[Extracted records]

^^^^^^^^

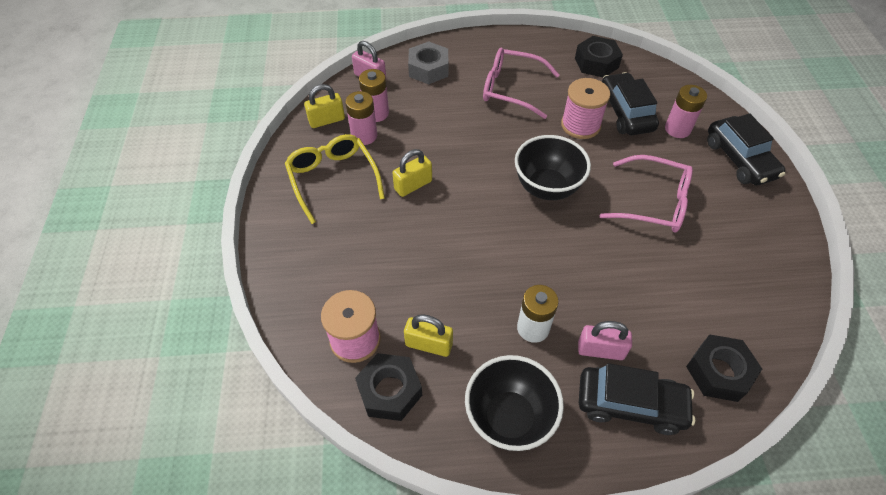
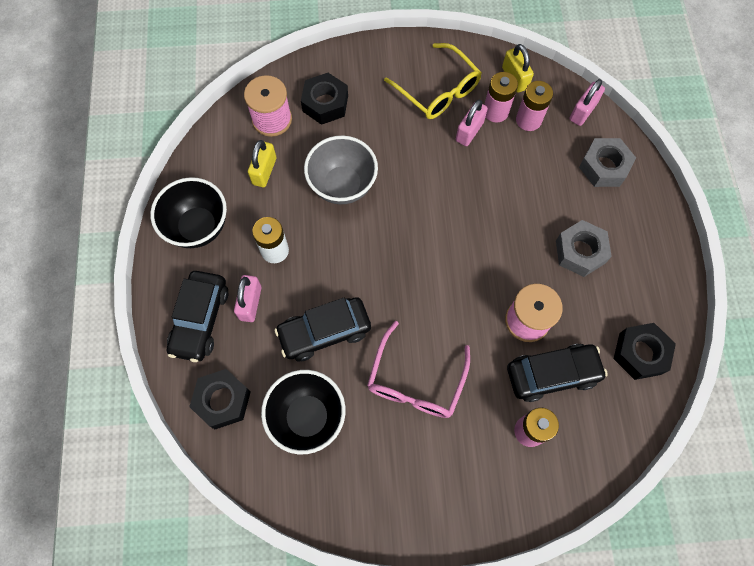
camera: 90 degrees right, 15 degrees up
(333, 179) = (438, 90): yellow glasses -> yellow glasses turned 75 degrees clockwise
(386, 156) = (469, 131): none -> pink padlock
(389, 391) = (227, 145): black nut -> black nut (325, 103)
(413, 185) = (432, 156): yellow padlock -> none
(448, 263) = (342, 186): none -> grey bowl
(511, 89) = (580, 252): pink glasses -> grey nut
(547, 188) = (433, 276): black bowl -> black bowl (307, 417)
(739, 159) = (483, 495): black car -> black car (324, 332)

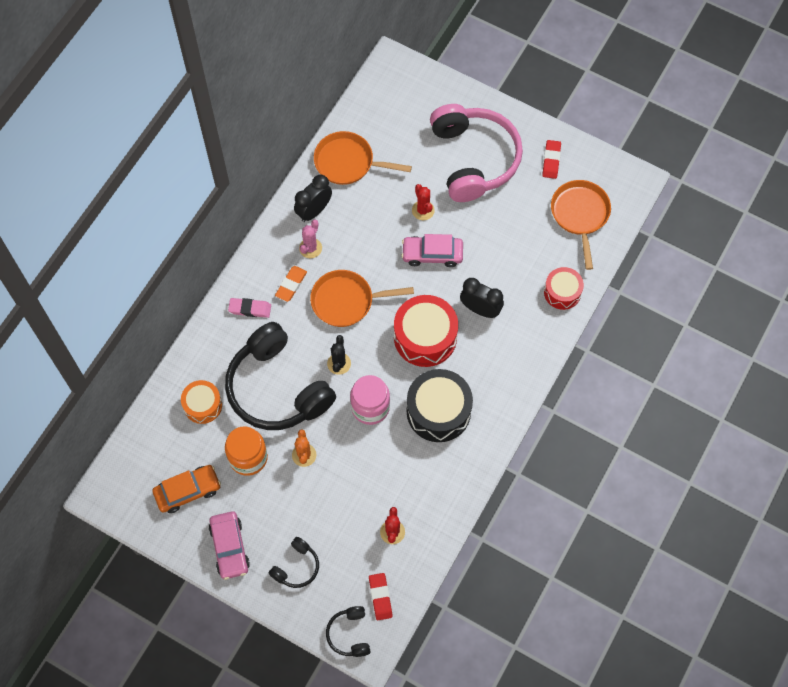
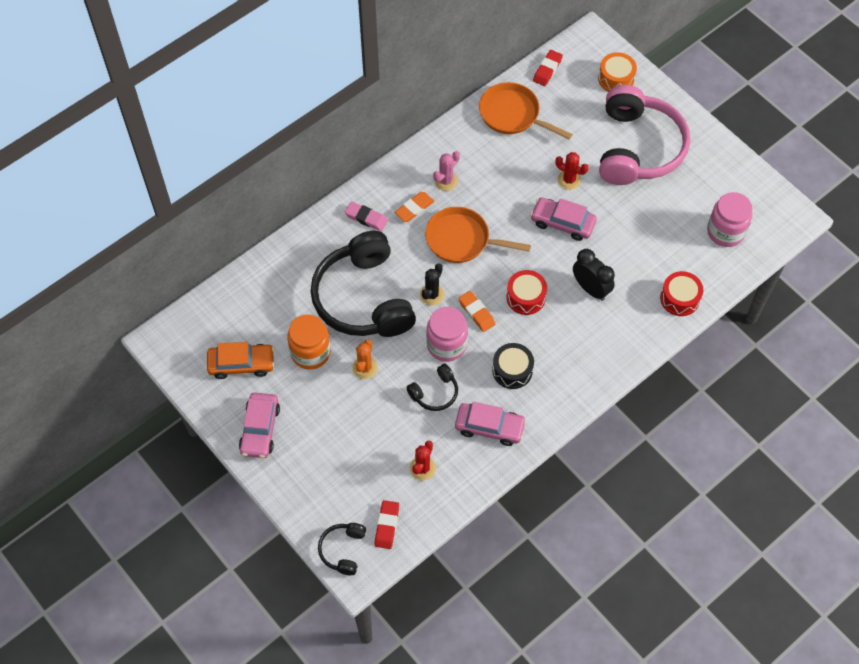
camera: 20 degrees right, 5 degrees down
(203, 405) = (287, 291): orange drum -> orange drum (616, 79)
(296, 567) = (316, 469): black headphones -> black headphones (435, 393)
(314, 211) = (462, 148): black clock -> none
(386, 367) = (476, 313): none -> orange eraser
(423, 210) = (569, 180): red cactus -> red cactus turned 60 degrees counterclockwise
(425, 337) = (526, 297): red drum -> red drum, size x0.60
(438, 411) = (512, 370): black drum -> black drum, size x0.60
(438, 472) = (489, 427): none -> pink car
(551, 161) = (715, 172): red eraser -> red eraser (547, 70)
(580, 215) = (725, 232): orange pan -> pink jar

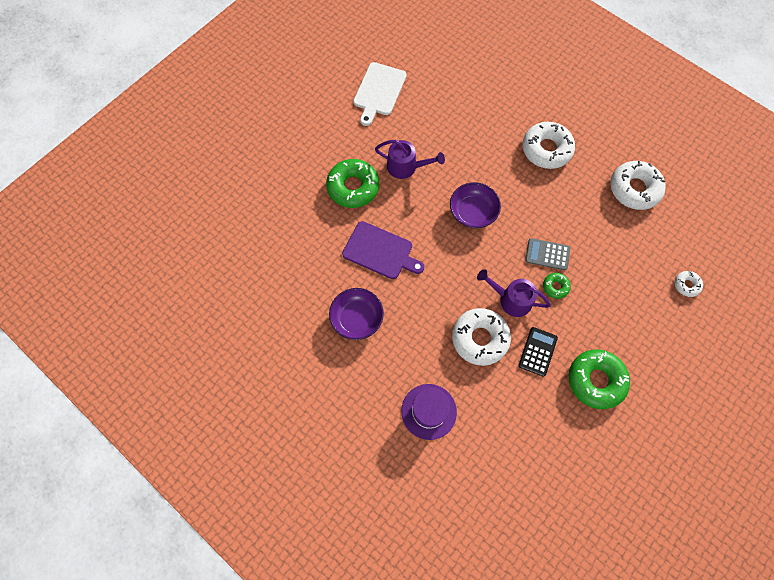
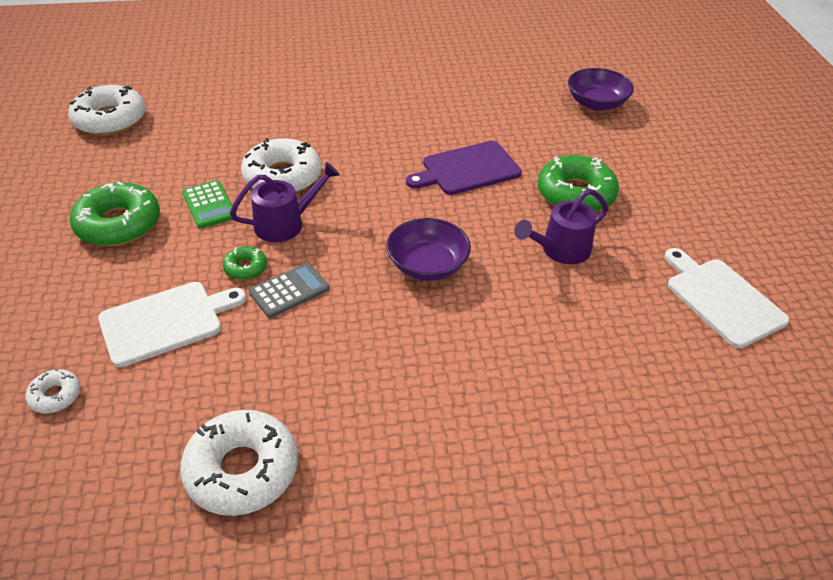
camera: 130 degrees right, 25 degrees down
(357, 318) = (414, 119): purple bowl -> purple bowl (596, 103)
(429, 411) = (272, 111): purple hat -> none
(537, 351) = (209, 205): black calculator -> green calculator
(546, 149) = (433, 414): white donut -> white donut (110, 119)
(615, 286) = (166, 321): none -> white cutting board

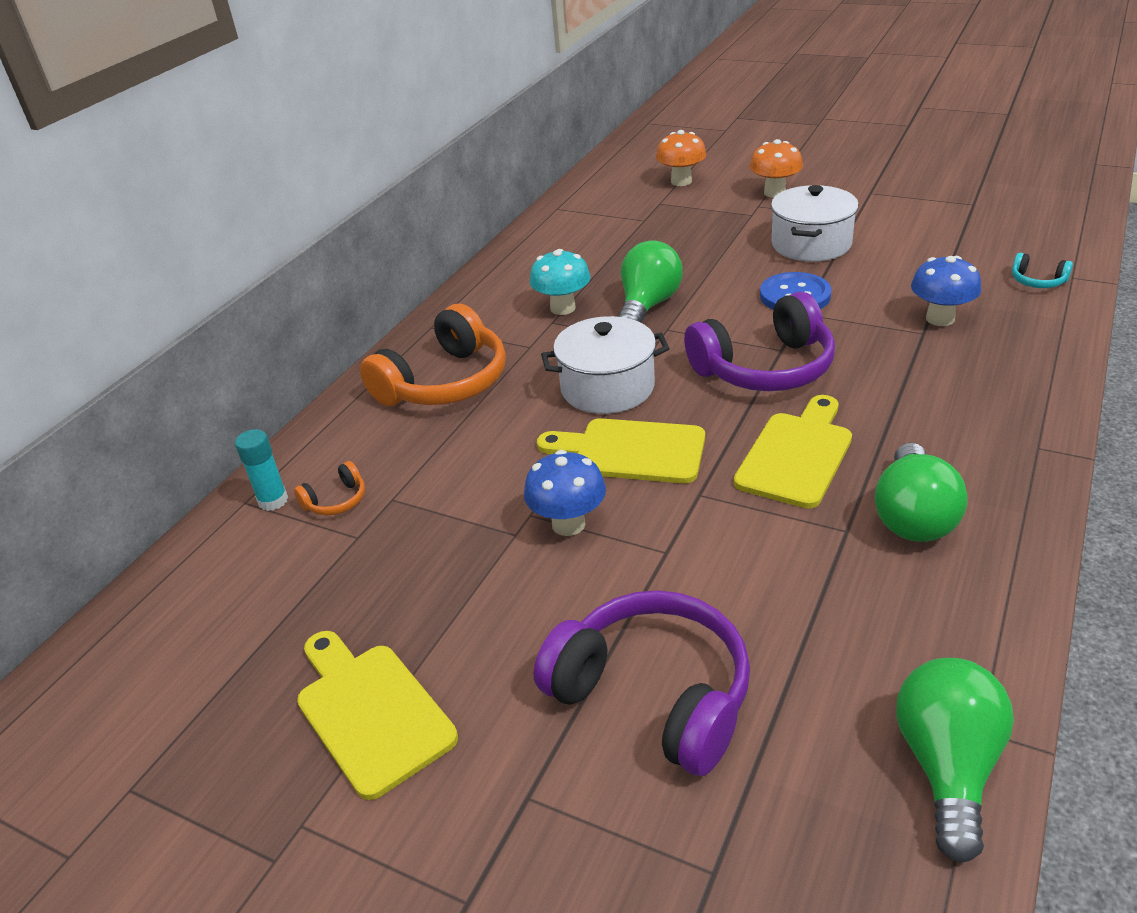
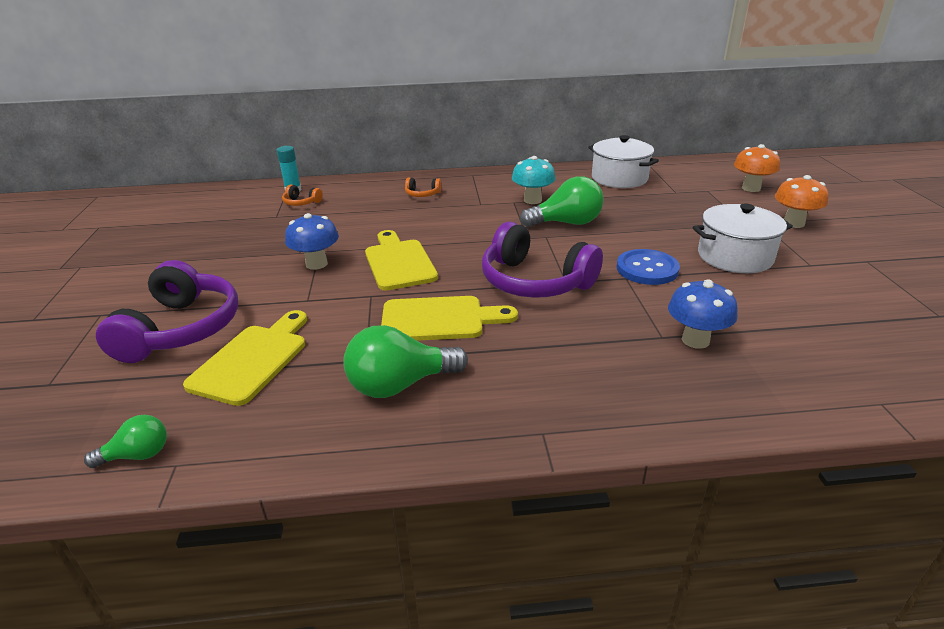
camera: 55 degrees right, 5 degrees down
(370, 712) = (152, 259): yellow cutting board -> yellow cutting board (253, 360)
(445, 382) = (422, 194): orange headphones -> orange headphones, size x0.43
(607, 387) = (459, 237): white pot -> white pot (619, 178)
(947, 766) = (137, 455): green light bulb -> green light bulb, size x0.55
(1037, 281) = (839, 382): turquoise headphones -> none

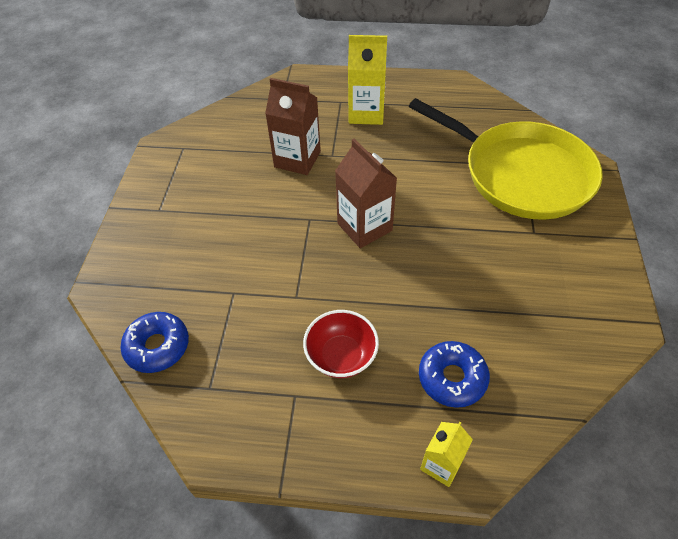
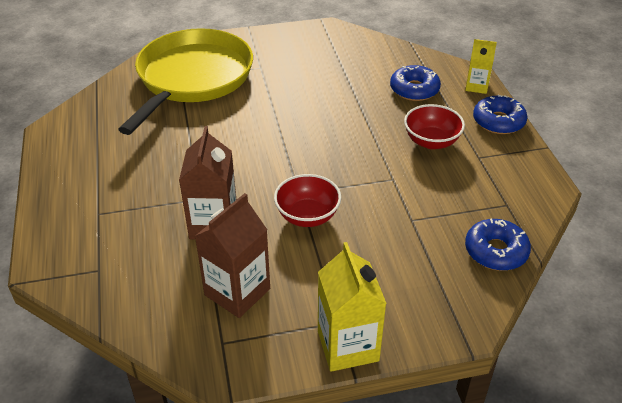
camera: 110 degrees left, 10 degrees down
(277, 218) = (307, 216): none -> red bowl
(353, 454) = (498, 121): none -> blue donut
(364, 227) = (293, 155): brown carton -> brown carton (237, 292)
(366, 113) = (118, 187): yellow carton -> yellow carton (348, 346)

^^^^^^^^

• **PROBLEM TO WORK ON**
Exactly the lines from the one with "camera: 110 degrees left, 10 degrees down" through the final line of the entries are to be returned, both ends included.

• **WRITTEN REPLY**
camera: 110 degrees left, 10 degrees down
(277, 218) = (307, 216): none -> red bowl
(353, 454) = (498, 121): none -> blue donut
(364, 227) = (293, 155): brown carton -> brown carton (237, 292)
(366, 113) = (118, 187): yellow carton -> yellow carton (348, 346)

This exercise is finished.